• [TASK OBJECTIVE]: Begin at the line below that holds "BT3: 1.5V (plus" and end at the line that holds "R8: 1M (VN, VO) -> 33k (VN, VO)", transcribing each line exactly and skipping any picture.

[[ EXERCISE INPUT, beginning ]]

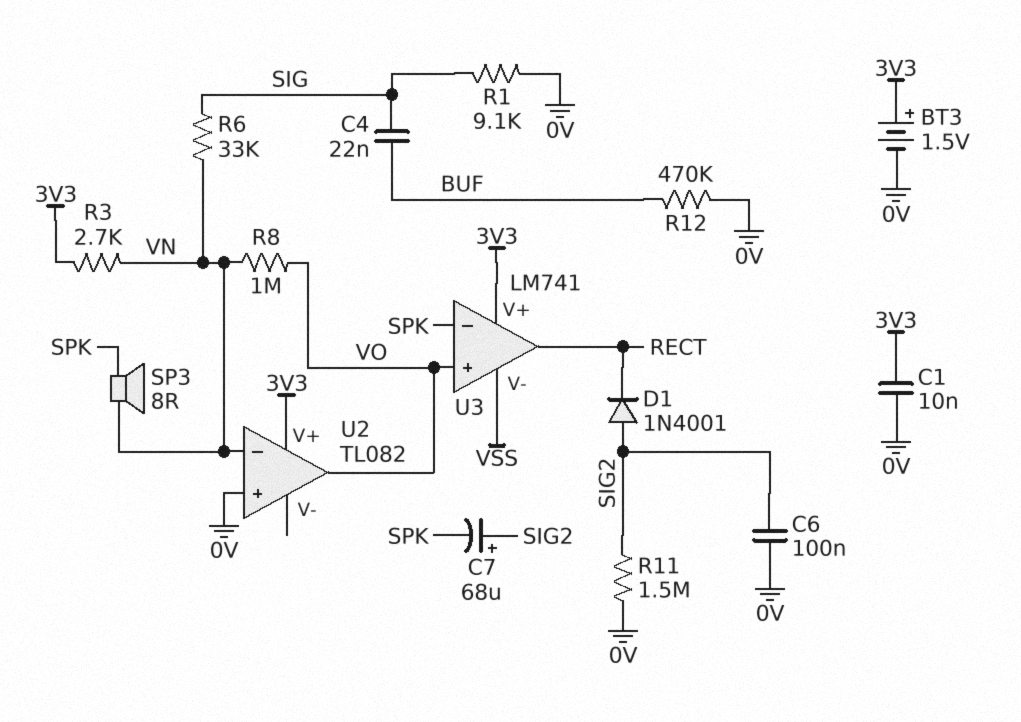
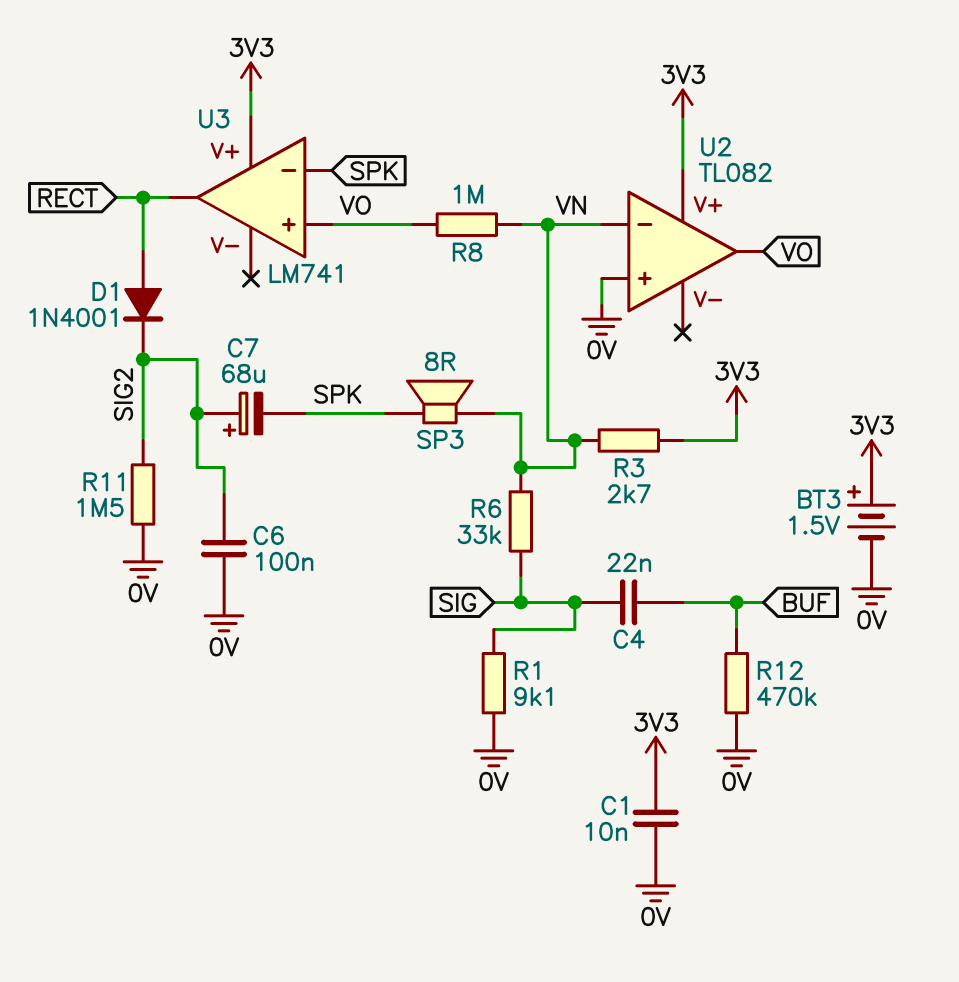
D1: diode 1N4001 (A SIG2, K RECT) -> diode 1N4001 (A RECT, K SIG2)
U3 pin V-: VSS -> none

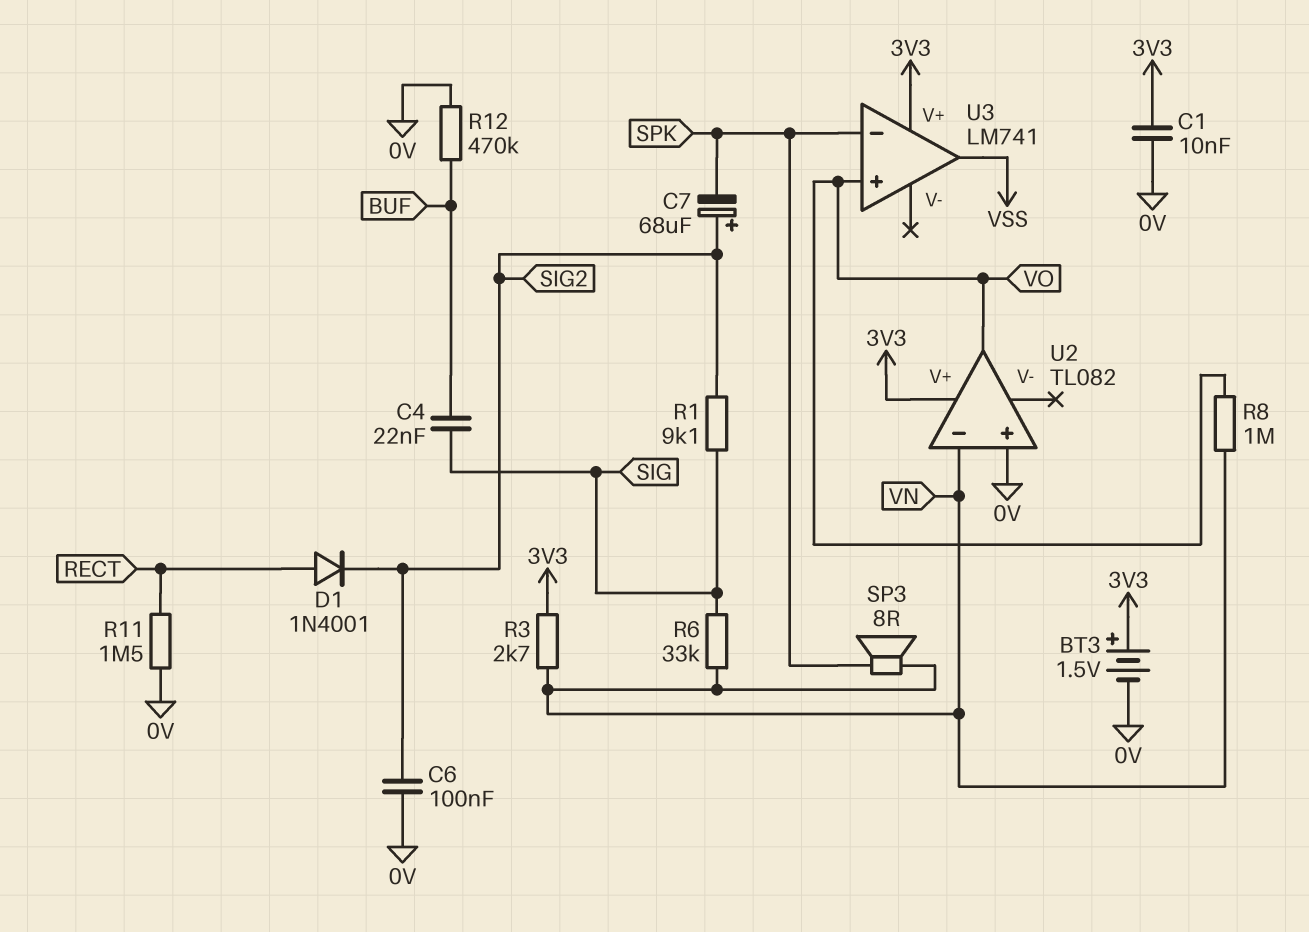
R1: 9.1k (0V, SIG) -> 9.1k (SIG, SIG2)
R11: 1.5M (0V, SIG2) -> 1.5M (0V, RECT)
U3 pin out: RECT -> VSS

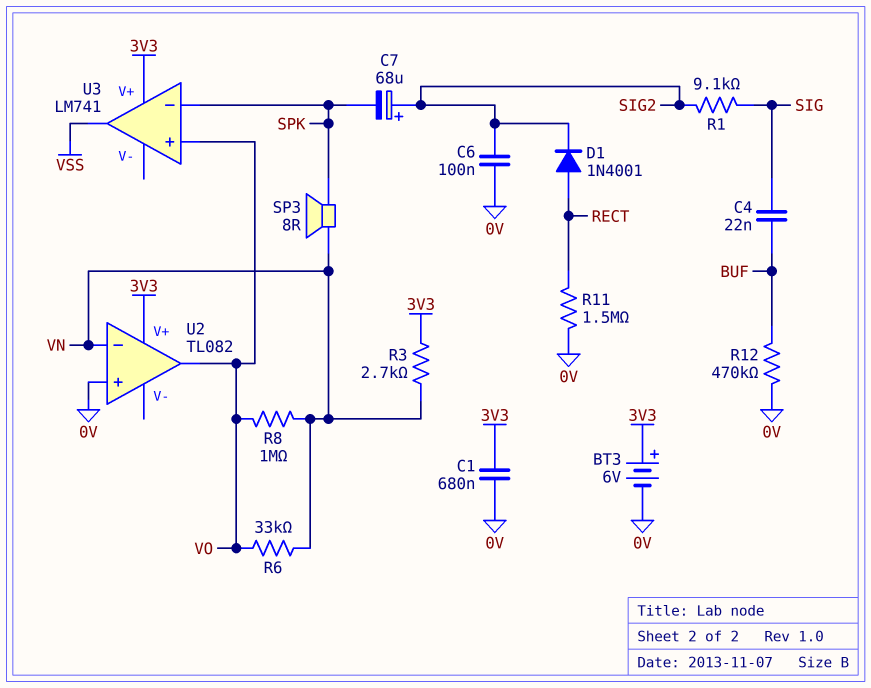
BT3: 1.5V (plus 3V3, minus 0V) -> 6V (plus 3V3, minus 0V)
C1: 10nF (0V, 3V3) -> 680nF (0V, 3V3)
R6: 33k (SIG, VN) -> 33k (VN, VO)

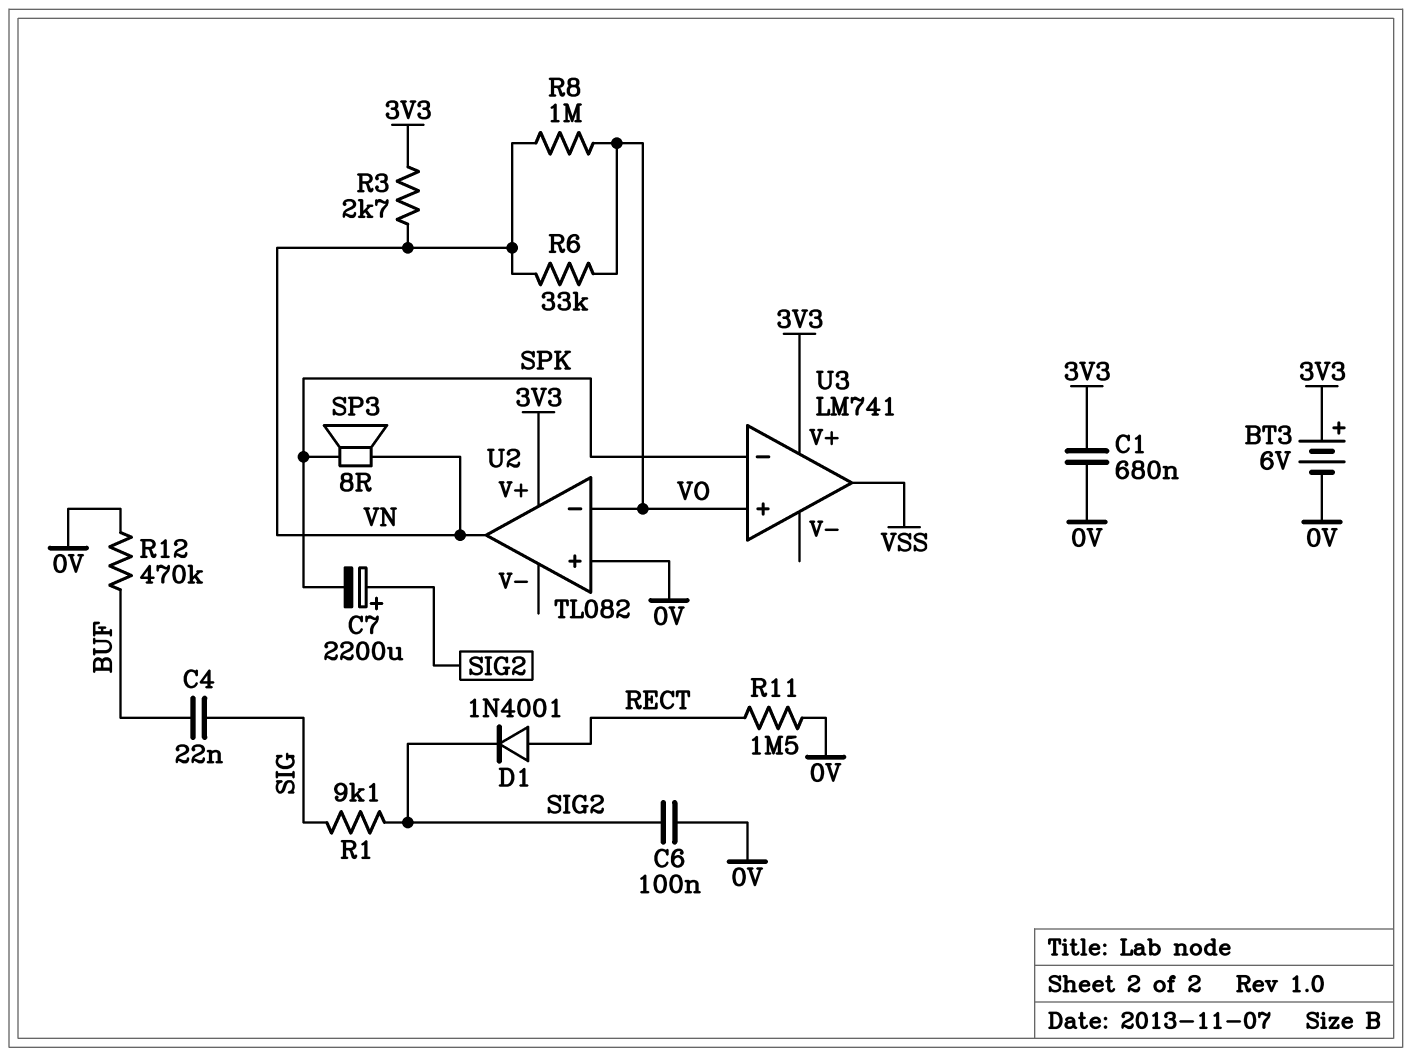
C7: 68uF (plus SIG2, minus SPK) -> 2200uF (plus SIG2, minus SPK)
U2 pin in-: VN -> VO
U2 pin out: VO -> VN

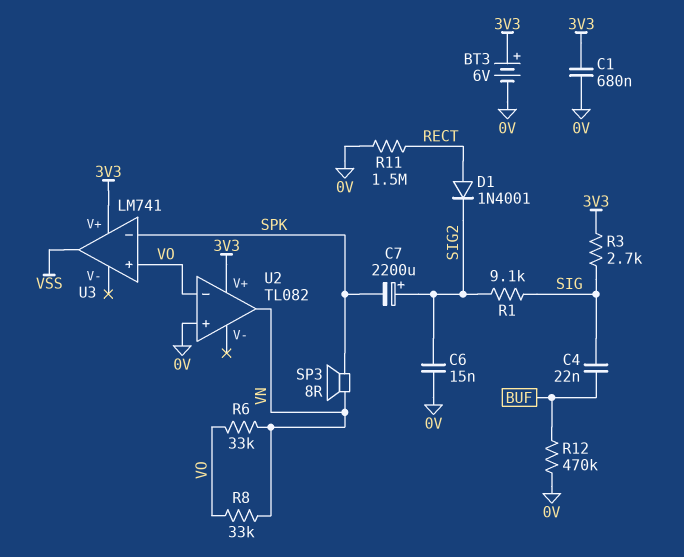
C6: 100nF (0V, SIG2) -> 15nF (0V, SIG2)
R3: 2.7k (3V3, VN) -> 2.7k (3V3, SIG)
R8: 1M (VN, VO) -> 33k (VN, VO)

[[ EXERCISE INPUT, end ]]
[[ EXERCISE INPUT, beginning ]]

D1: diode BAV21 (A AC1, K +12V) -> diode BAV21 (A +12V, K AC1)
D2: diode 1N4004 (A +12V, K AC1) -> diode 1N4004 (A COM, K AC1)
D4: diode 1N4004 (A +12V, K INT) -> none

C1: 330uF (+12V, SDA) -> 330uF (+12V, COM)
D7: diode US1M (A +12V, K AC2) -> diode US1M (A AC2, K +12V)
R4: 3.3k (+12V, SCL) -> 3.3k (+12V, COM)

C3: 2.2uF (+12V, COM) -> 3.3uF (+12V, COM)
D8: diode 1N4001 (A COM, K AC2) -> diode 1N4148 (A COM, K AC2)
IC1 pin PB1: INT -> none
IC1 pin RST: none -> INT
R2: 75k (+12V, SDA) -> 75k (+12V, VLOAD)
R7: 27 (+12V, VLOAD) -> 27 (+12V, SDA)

[[ EXERCISE INPUT, end ]]

• [REPLY TO THE TASK]:
BT3: 1.5V (plus 3V3, minus 0V) -> 6V (plus 3V3, minus 0V)
C1: 10nF (0V, 3V3) -> 680nF (0V, 3V3)
R6: 33k (SIG, VN) -> 33k (VN, VO)

C7: 68uF (plus SIG2, minus SPK) -> 2200uF (plus SIG2, minus SPK)
U2 pin in-: VN -> VO
U2 pin out: VO -> VN

C6: 100nF (0V, SIG2) -> 15nF (0V, SIG2)
R3: 2.7k (3V3, VN) -> 2.7k (3V3, SIG)
R8: 1M (VN, VO) -> 33k (VN, VO)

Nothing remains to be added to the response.